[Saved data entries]

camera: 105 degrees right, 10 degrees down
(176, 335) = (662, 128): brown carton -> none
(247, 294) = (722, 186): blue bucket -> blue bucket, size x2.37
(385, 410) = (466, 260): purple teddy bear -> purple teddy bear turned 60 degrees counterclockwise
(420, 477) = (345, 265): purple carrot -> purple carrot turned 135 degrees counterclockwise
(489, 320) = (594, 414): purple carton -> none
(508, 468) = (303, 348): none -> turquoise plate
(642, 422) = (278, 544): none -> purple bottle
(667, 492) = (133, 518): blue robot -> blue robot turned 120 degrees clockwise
--
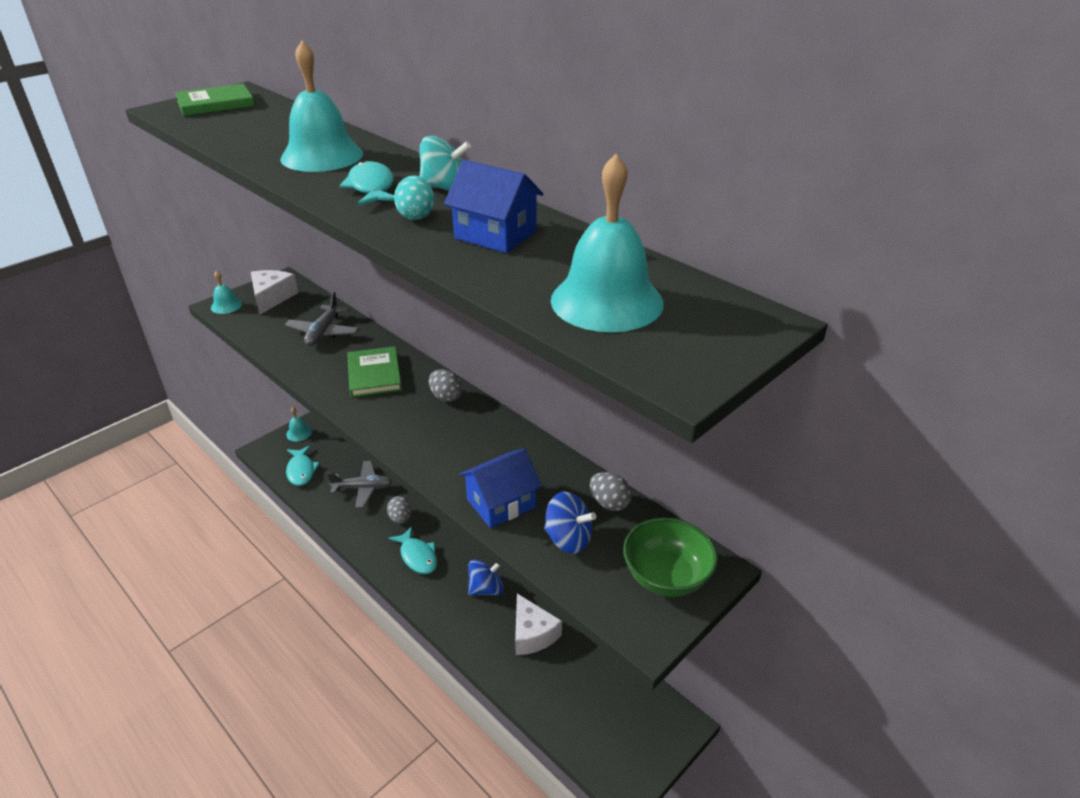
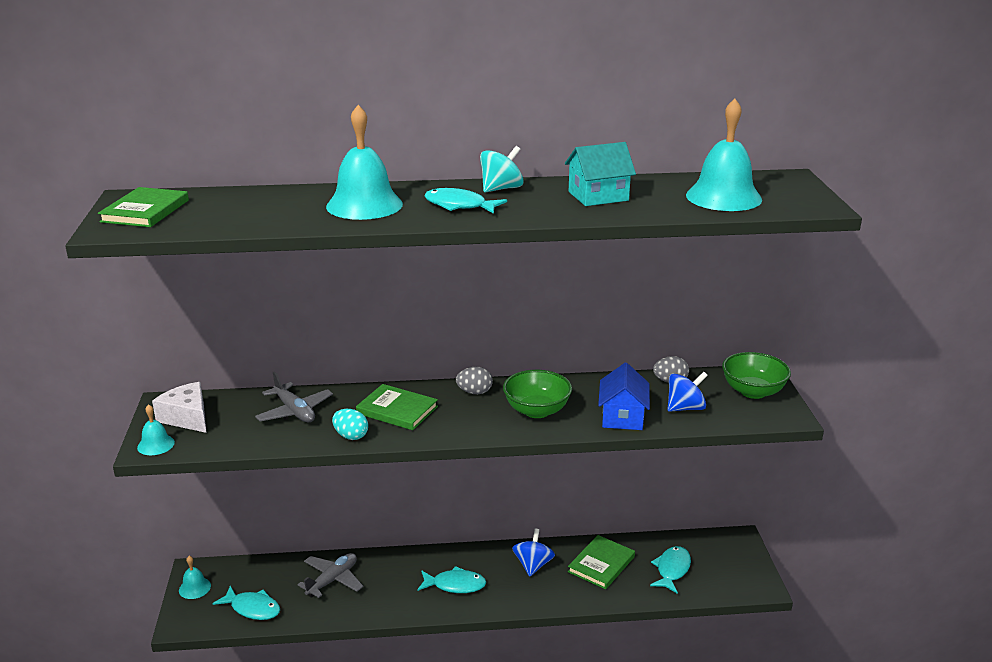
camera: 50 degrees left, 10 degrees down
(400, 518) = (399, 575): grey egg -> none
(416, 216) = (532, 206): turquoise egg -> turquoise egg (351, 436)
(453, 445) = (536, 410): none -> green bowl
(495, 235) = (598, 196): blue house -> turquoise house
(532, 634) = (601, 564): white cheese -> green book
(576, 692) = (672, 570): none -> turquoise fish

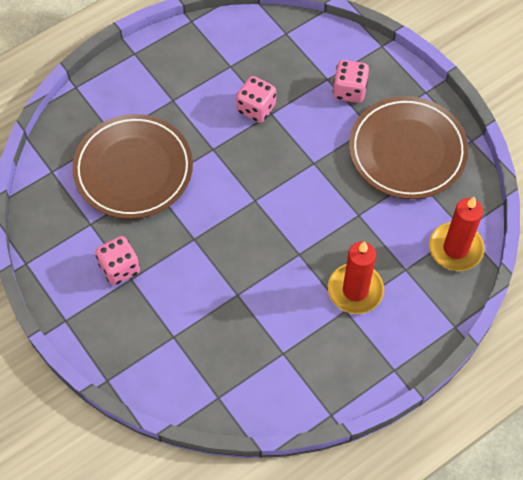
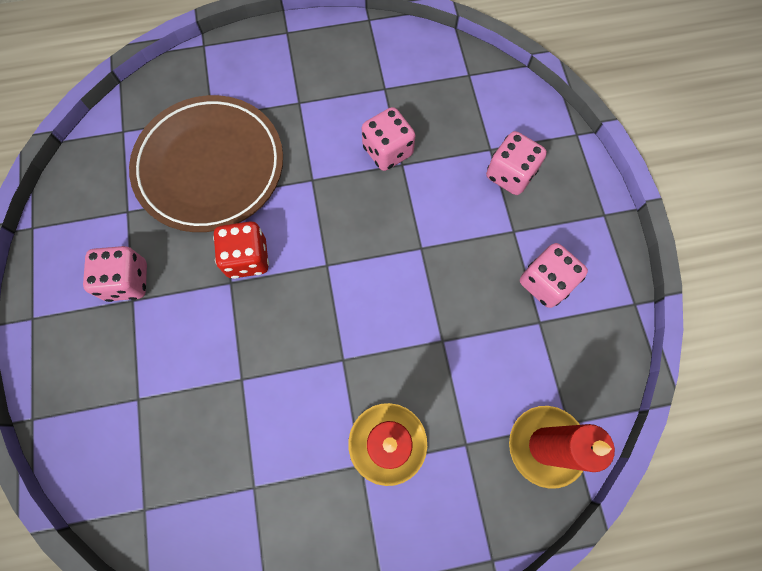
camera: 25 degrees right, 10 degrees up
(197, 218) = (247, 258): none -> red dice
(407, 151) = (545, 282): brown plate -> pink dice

ACTIVITY
Copy the lines above exactly. Start with the line containing "camera: 105 degrees right, 10 degrees down", end with the line containing "(420, 477) = (345, 265): purple", and include both.

ANSWER TO THIS PROBLEM
camera: 105 degrees right, 10 degrees down
(176, 335) = (662, 128): brown carton -> none
(247, 294) = (722, 186): blue bucket -> blue bucket, size x2.37
(385, 410) = (466, 260): purple teddy bear -> purple teddy bear turned 60 degrees counterclockwise
(420, 477) = (345, 265): purple carrot -> purple carrot turned 135 degrees counterclockwise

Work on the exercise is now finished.